Exercise directions »
In the material below, find each line with the word "relocated" and copy it.

*** Opening Record set ***

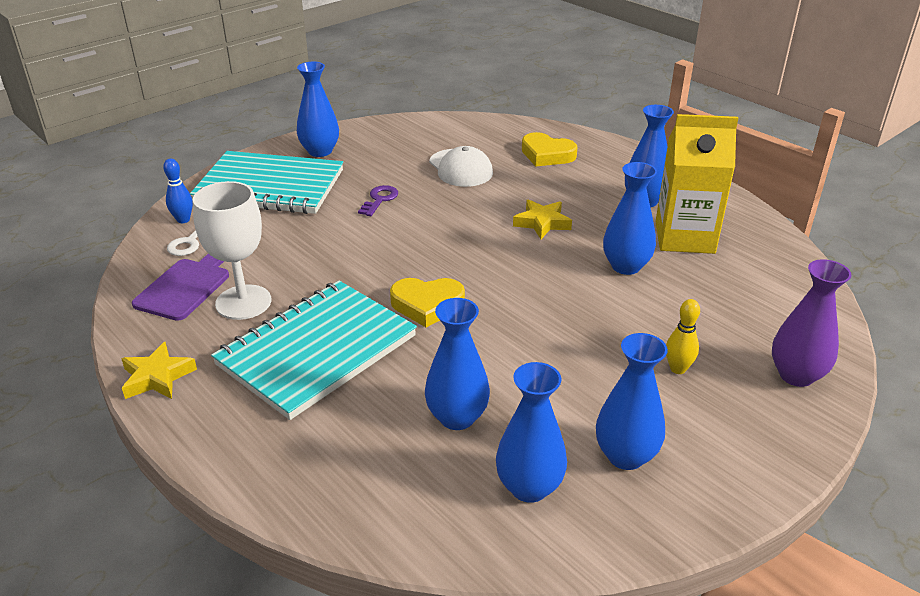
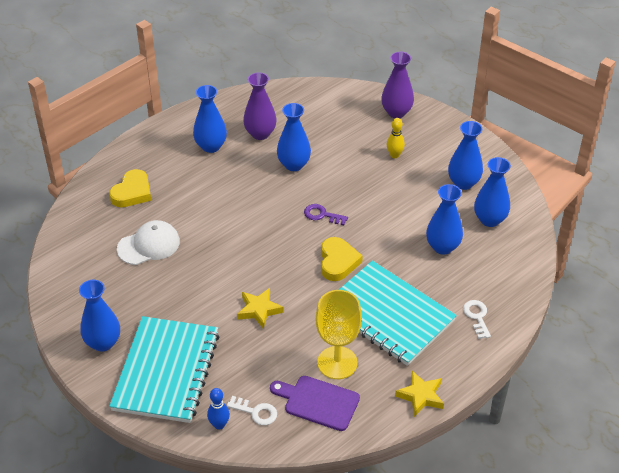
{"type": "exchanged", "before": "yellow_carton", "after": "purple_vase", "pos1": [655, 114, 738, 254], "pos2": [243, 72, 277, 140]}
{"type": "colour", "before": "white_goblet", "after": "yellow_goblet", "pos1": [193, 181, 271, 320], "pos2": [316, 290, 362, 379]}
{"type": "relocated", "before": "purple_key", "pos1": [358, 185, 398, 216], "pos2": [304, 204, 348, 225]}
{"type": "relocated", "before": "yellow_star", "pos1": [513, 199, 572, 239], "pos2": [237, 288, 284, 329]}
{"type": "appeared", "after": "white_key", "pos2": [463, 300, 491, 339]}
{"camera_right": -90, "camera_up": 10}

*** Closing Record set ***

Output for this task »
{"type": "relocated", "before": "purple_key", "pos1": [358, 185, 398, 216], "pos2": [304, 204, 348, 225]}
{"type": "relocated", "before": "yellow_star", "pos1": [513, 199, 572, 239], "pos2": [237, 288, 284, 329]}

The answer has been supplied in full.